▶ _Required work_
Look for the word "dumbbell" in the entries and copy each line where it appears.

▶ _Scene change data_
▽

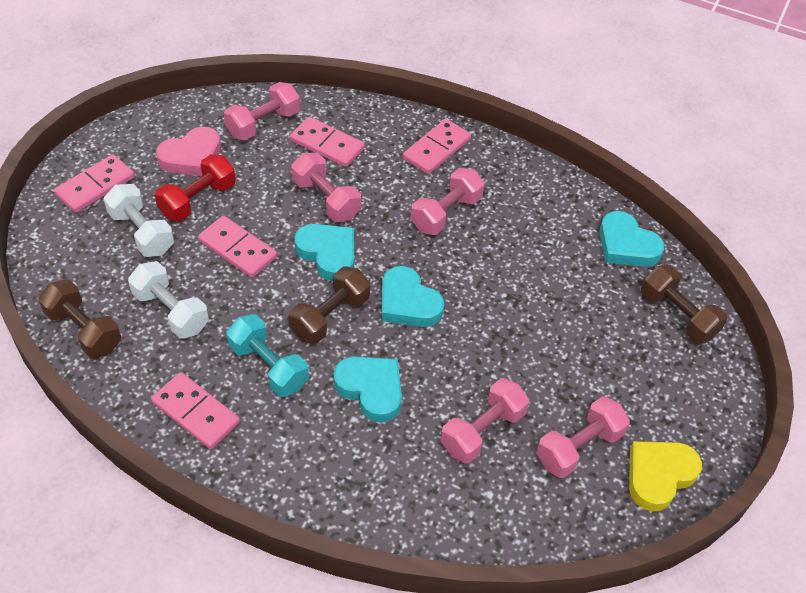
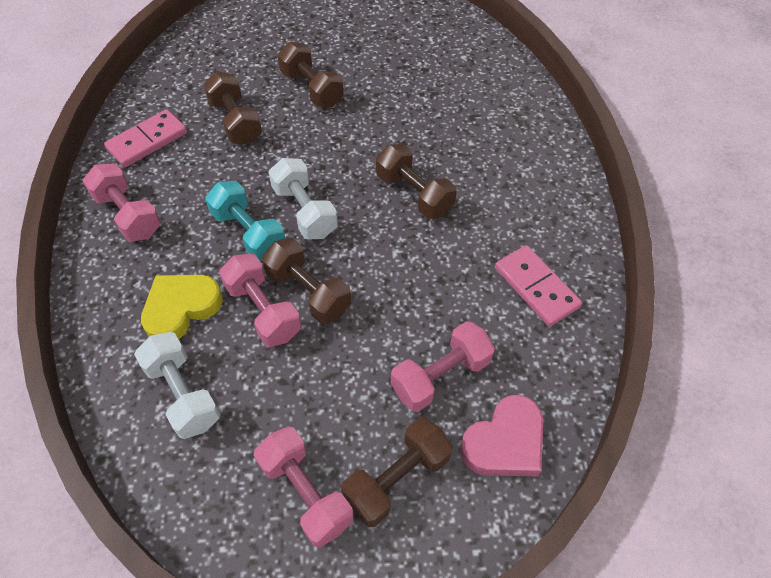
brown dumbbell: 3 -> 5
pink domino: 5 -> 2
pink dumbbell: 5 -> 4
red dumbbell: 1 -> 0
turquoise heart: 4 -> 0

△

▶ _Answer section_
brown dumbbell: 3 -> 5
pink dumbbell: 5 -> 4
red dumbbell: 1 -> 0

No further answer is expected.